■ Task objective: Output all records exactly, with no images.

■ The data:

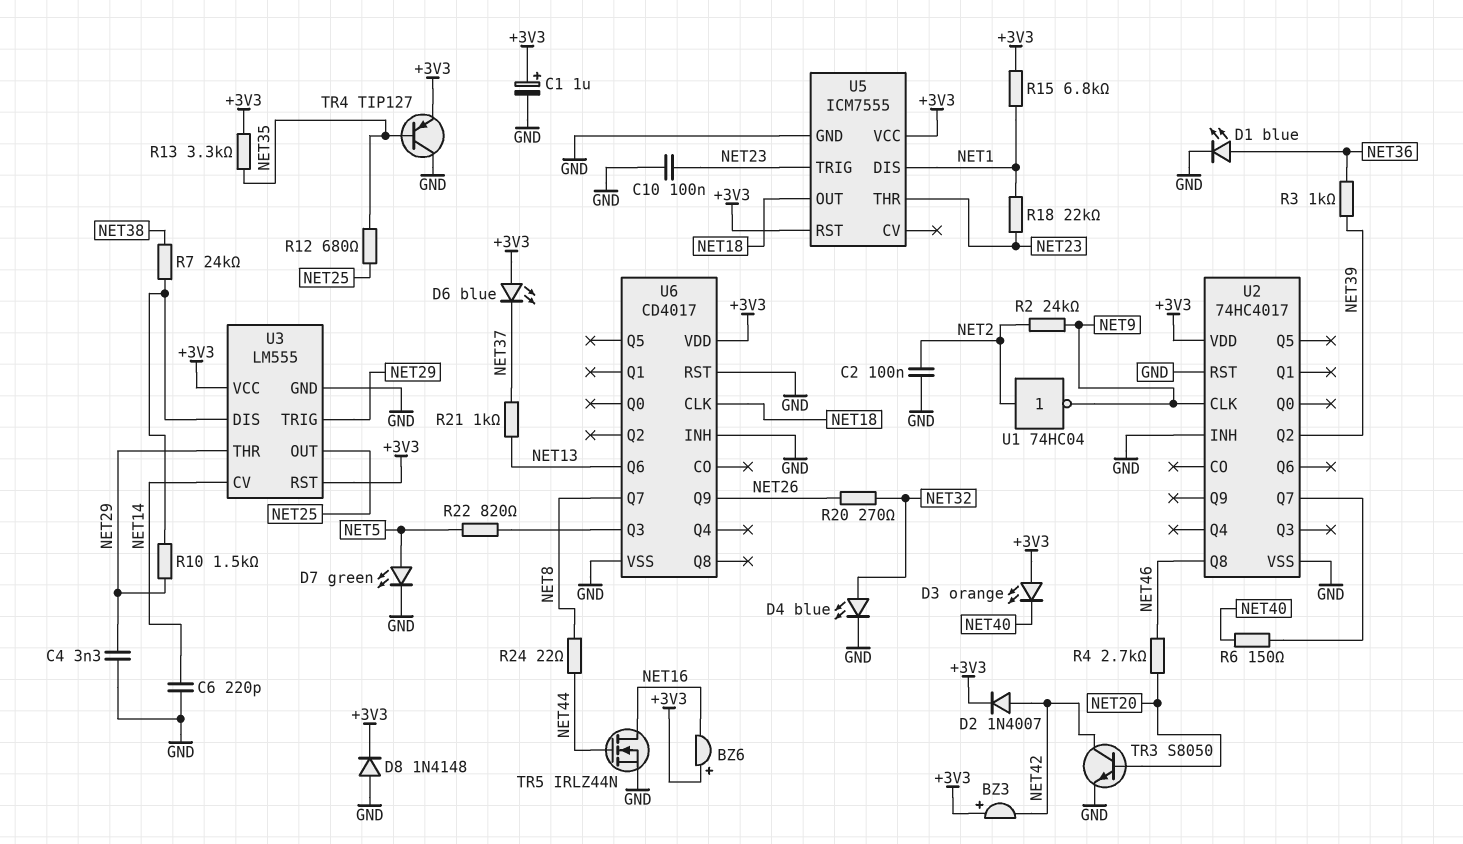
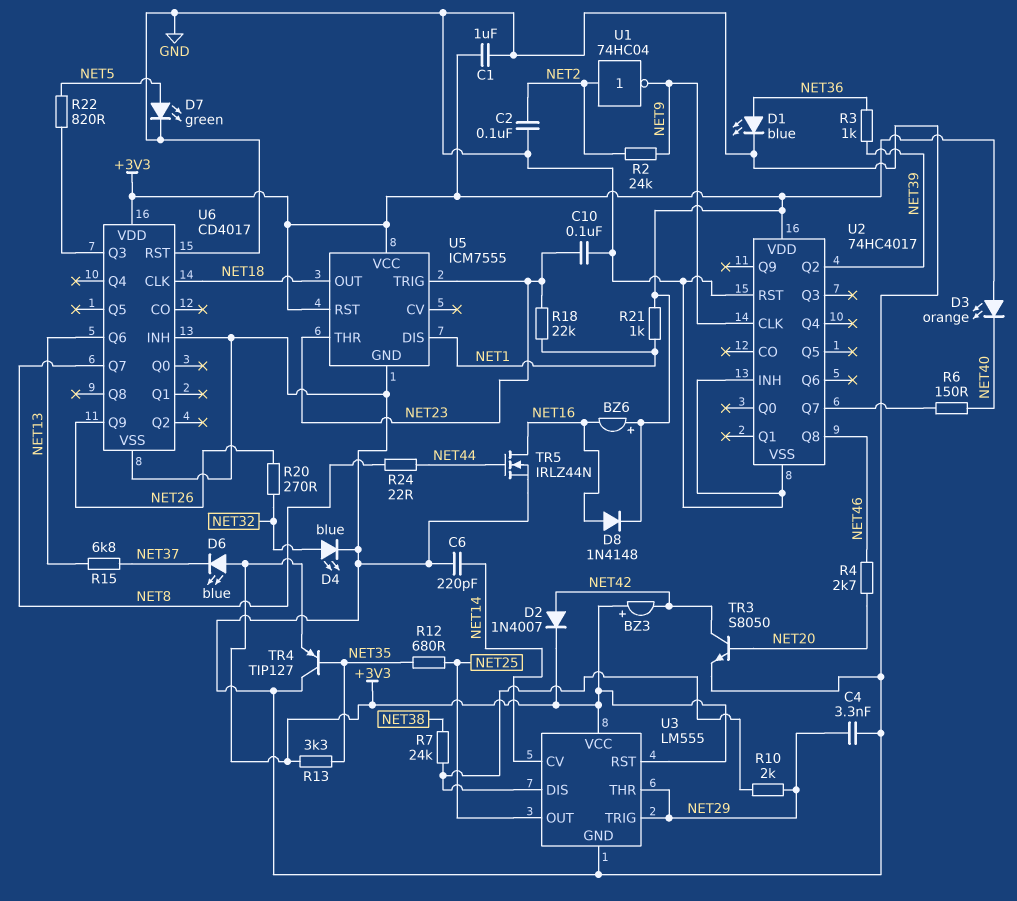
C1: 1uF (plus +3V3, minus GND) -> 1uF (+3V3, GND)
D8: diode 1N4148 (A GND, K +3V3) -> diode 1N4148 (A NET16, K +3V3)
R10: 1.5k (NET29, U3/DIS) -> 2k (NET29, U3/DIS)
R15: 6.8k (+3V3, NET1) -> 6.8k (NET13, NET37)
R21: 1k (NET13, NET37) -> 1k (+3V3, NET1)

■ Response area:
C1: 1uF (plus +3V3, minus GND) -> 1uF (+3V3, GND)
D8: diode 1N4148 (A GND, K +3V3) -> diode 1N4148 (A NET16, K +3V3)
R10: 1.5k (NET29, U3/DIS) -> 2k (NET29, U3/DIS)
R15: 6.8k (+3V3, NET1) -> 6.8k (NET13, NET37)
R21: 1k (NET13, NET37) -> 1k (+3V3, NET1)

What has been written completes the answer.